Directions
Whenever a line in the data below includes the string "bulb", copy it out.

The data

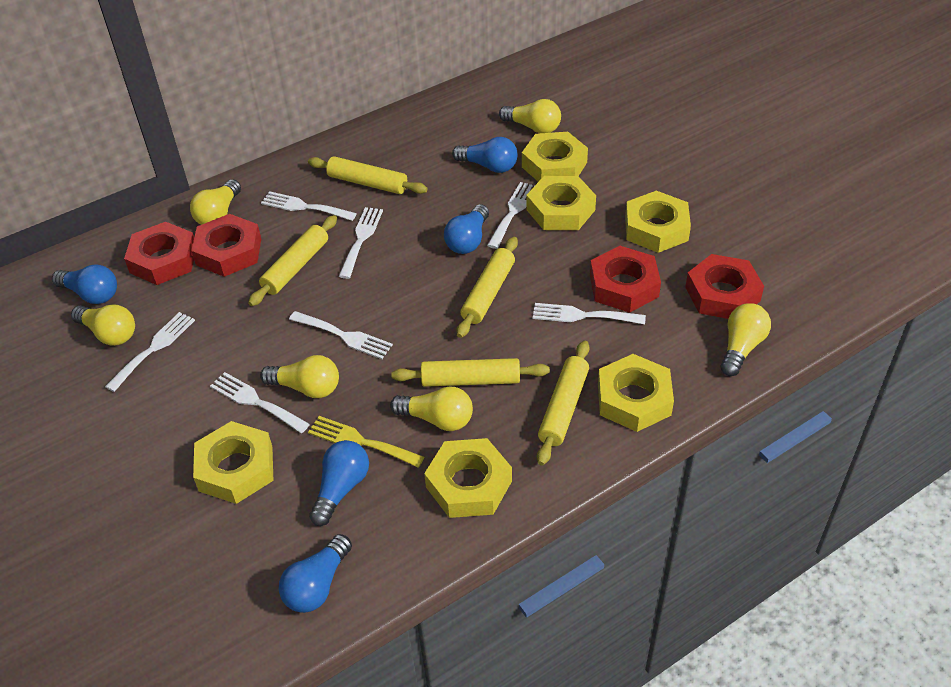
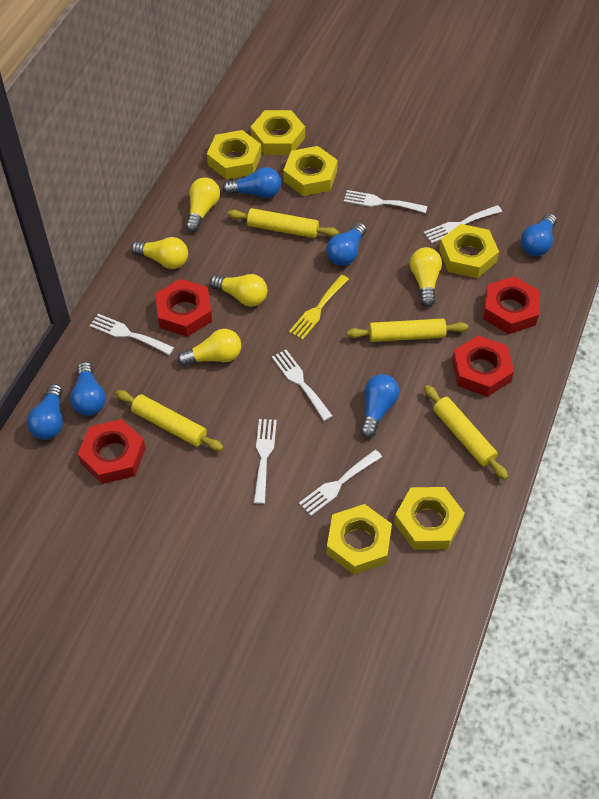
blue light bulb: 5 -> 6
white fork: 7 -> 6
yellow light bulb: 6 -> 5
yellow rolling pin: 5 -> 4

Answer area
blue light bulb: 5 -> 6
yellow light bulb: 6 -> 5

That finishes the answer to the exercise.